▶ The data:
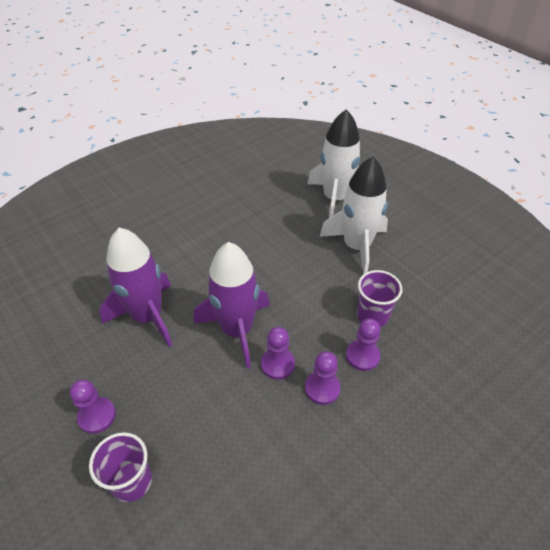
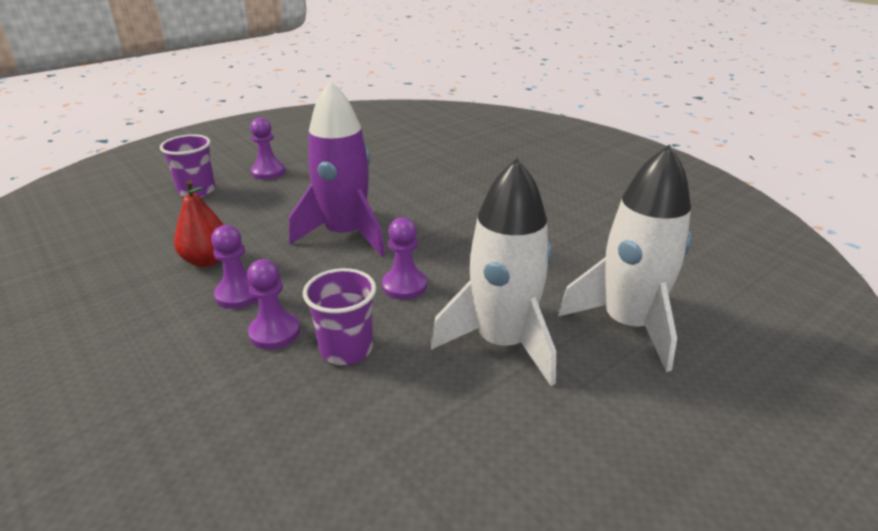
camera: 90 degrees right, 15 degrees down
(147, 316) = (376, 184): purple rocket -> none
(275, 426) = (207, 260): none -> red pear
(277, 364) = (287, 262): purple pawn -> purple pawn (404, 286)

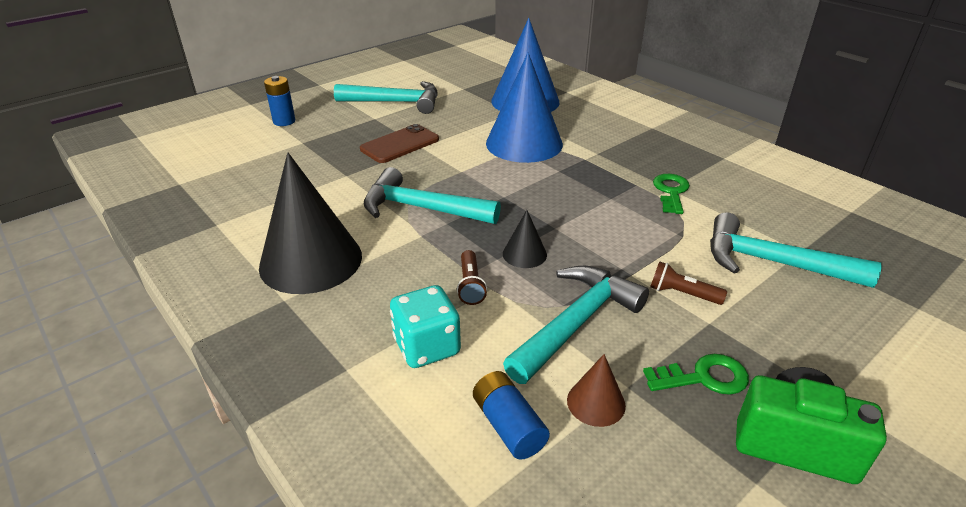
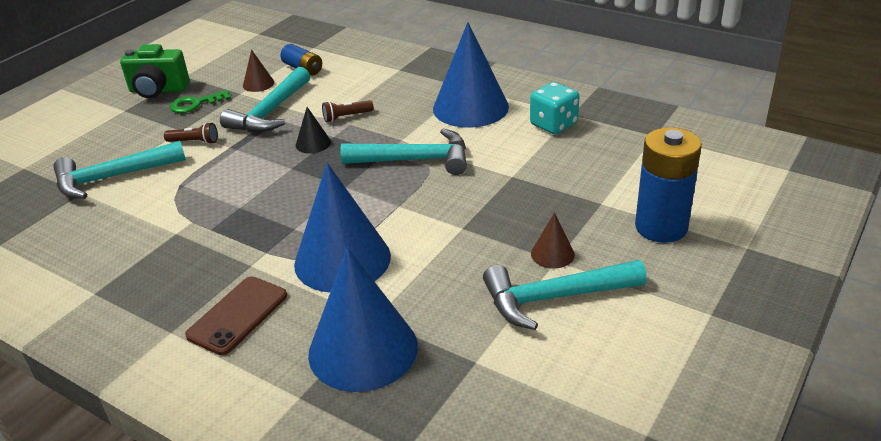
camera: 165 degrees right, 0 degrees up
(284, 121) = (661, 227): blue battery -> blue battery, size x1.79
(311, 261) = (470, 107): black cone -> blue cone
(373, 121) = (552, 254): none -> brown cone
(400, 144) = (489, 224): brown phone -> brown phone (237, 315)
(427, 347) = (359, 85): turquoise dice -> turquoise dice (553, 124)
(470, 285) = (346, 117): brown flashlight -> brown flashlight turned 90 degrees counterclockwise
(671, 192) = (176, 228): green key -> none
(772, 262) = (113, 177): turquoise hammer -> turquoise hammer turned 150 degrees clockwise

▶ Exercise objective: Every line above that holds the string "degrees" should be returned.

▶ Exercise result:
camera: 90 degrees right, 15 degrees down
camera: 165 degrees right, 0 degrees up
(470, 285) = (346, 117): brown flashlight -> brown flashlight turned 90 degrees counterclockwise
(772, 262) = (113, 177): turquoise hammer -> turquoise hammer turned 150 degrees clockwise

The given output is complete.